>> Start MATERIAL FOR THIS TASK

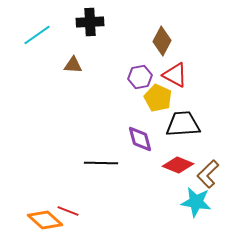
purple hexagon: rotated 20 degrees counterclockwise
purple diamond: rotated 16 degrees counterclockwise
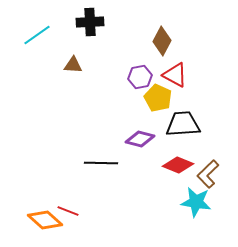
purple diamond: rotated 60 degrees counterclockwise
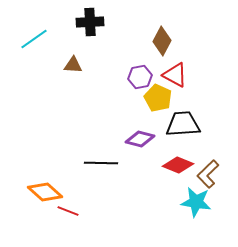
cyan line: moved 3 px left, 4 px down
orange diamond: moved 28 px up
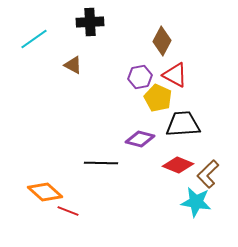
brown triangle: rotated 24 degrees clockwise
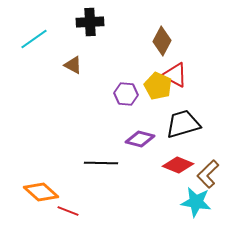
purple hexagon: moved 14 px left, 17 px down; rotated 15 degrees clockwise
yellow pentagon: moved 12 px up
black trapezoid: rotated 12 degrees counterclockwise
orange diamond: moved 4 px left
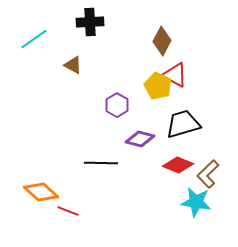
purple hexagon: moved 9 px left, 11 px down; rotated 25 degrees clockwise
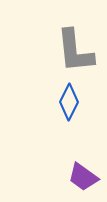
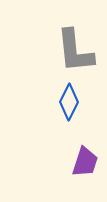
purple trapezoid: moved 2 px right, 15 px up; rotated 108 degrees counterclockwise
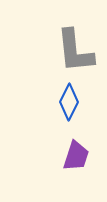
purple trapezoid: moved 9 px left, 6 px up
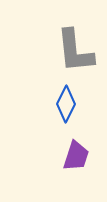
blue diamond: moved 3 px left, 2 px down
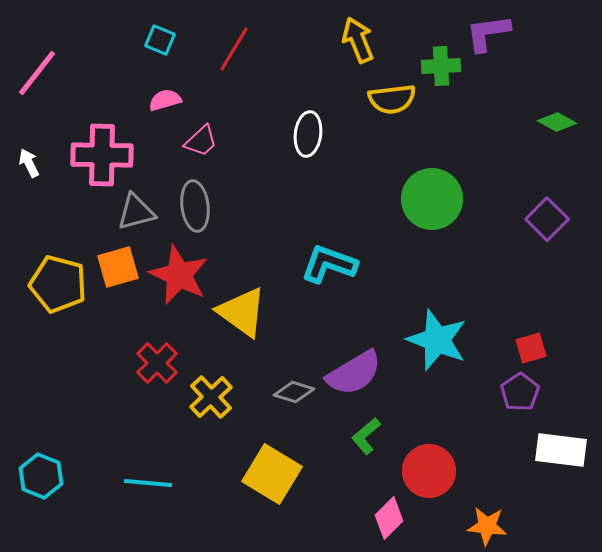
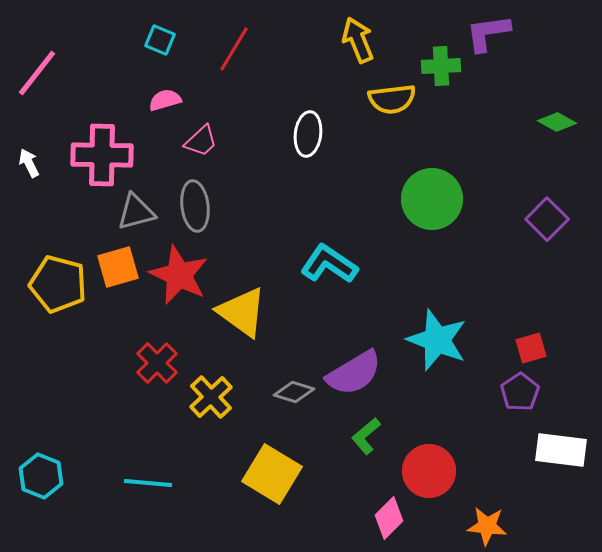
cyan L-shape: rotated 14 degrees clockwise
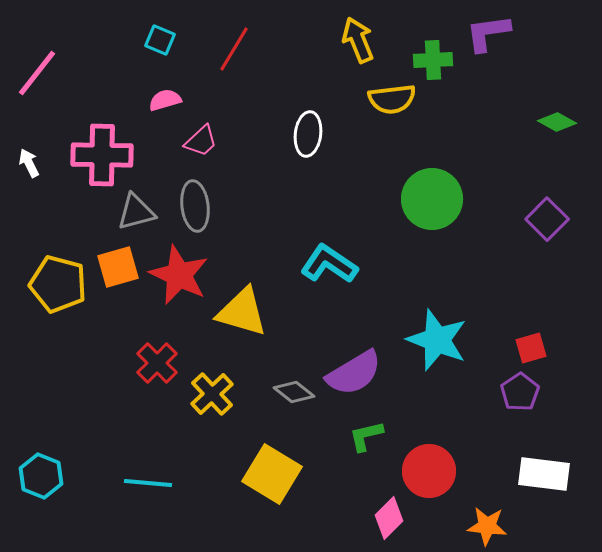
green cross: moved 8 px left, 6 px up
yellow triangle: rotated 20 degrees counterclockwise
gray diamond: rotated 21 degrees clockwise
yellow cross: moved 1 px right, 3 px up
green L-shape: rotated 27 degrees clockwise
white rectangle: moved 17 px left, 24 px down
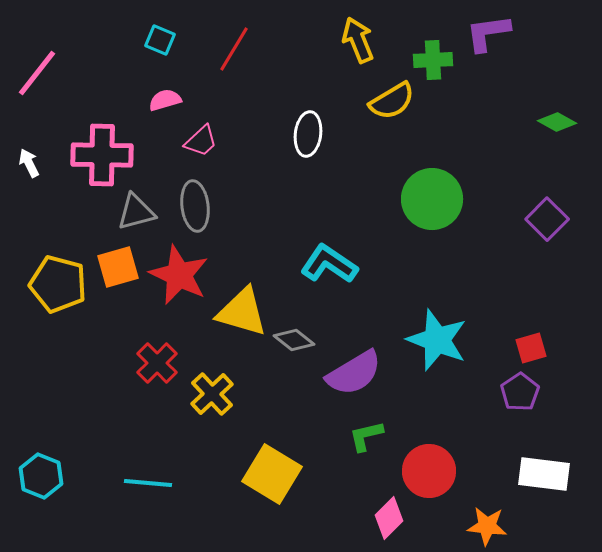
yellow semicircle: moved 2 px down; rotated 24 degrees counterclockwise
gray diamond: moved 52 px up
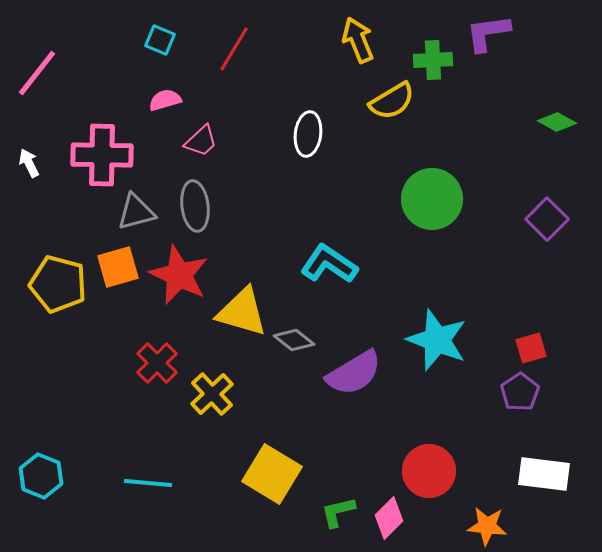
green L-shape: moved 28 px left, 76 px down
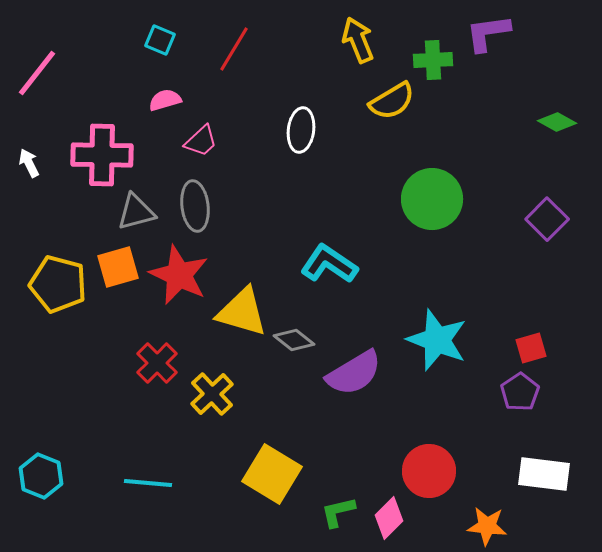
white ellipse: moved 7 px left, 4 px up
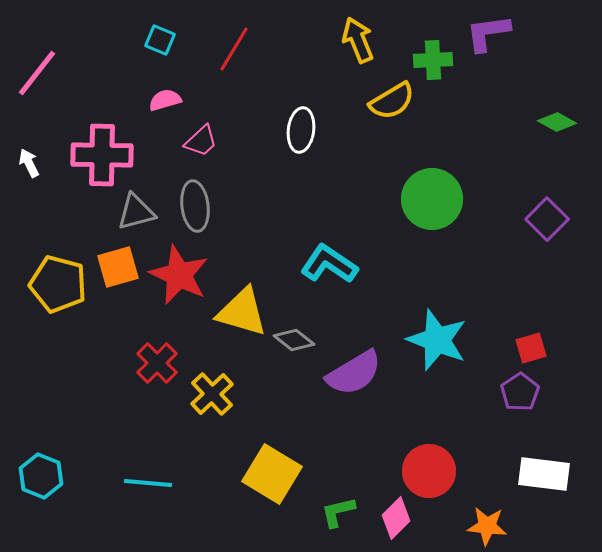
pink diamond: moved 7 px right
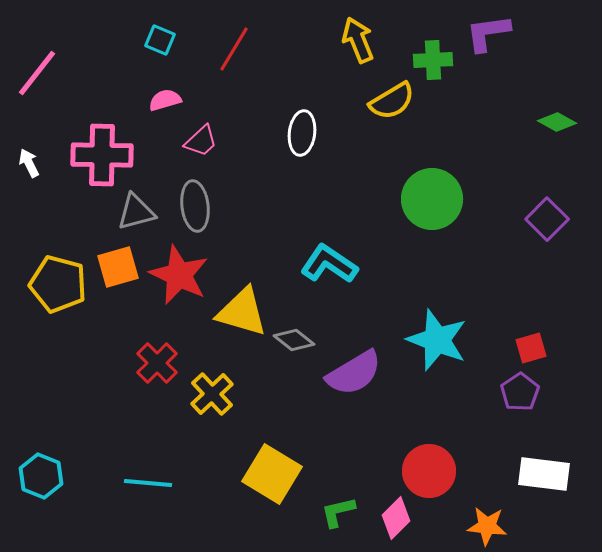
white ellipse: moved 1 px right, 3 px down
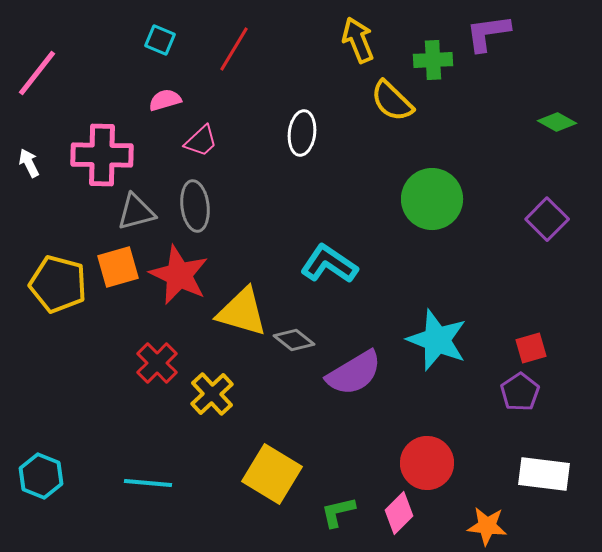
yellow semicircle: rotated 75 degrees clockwise
red circle: moved 2 px left, 8 px up
pink diamond: moved 3 px right, 5 px up
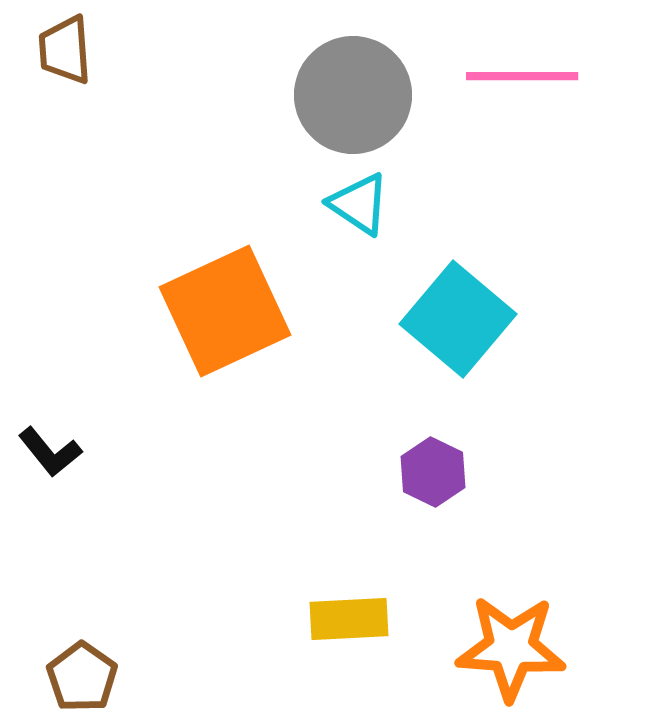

>> End MATERIAL FOR THIS TASK

→ GIVEN INSTRUCTION
Return unchanged every line from the one containing "white ellipse: moved 7 px left, 4 px up" through the end of the records, leaving out the pictures.

→ RESULT OF THIS TASK
white ellipse: moved 7 px left, 4 px up
pink diamond: moved 7 px right
white ellipse: moved 1 px right, 3 px down
yellow semicircle: rotated 75 degrees clockwise
red circle: moved 2 px left, 8 px up
pink diamond: moved 3 px right, 5 px up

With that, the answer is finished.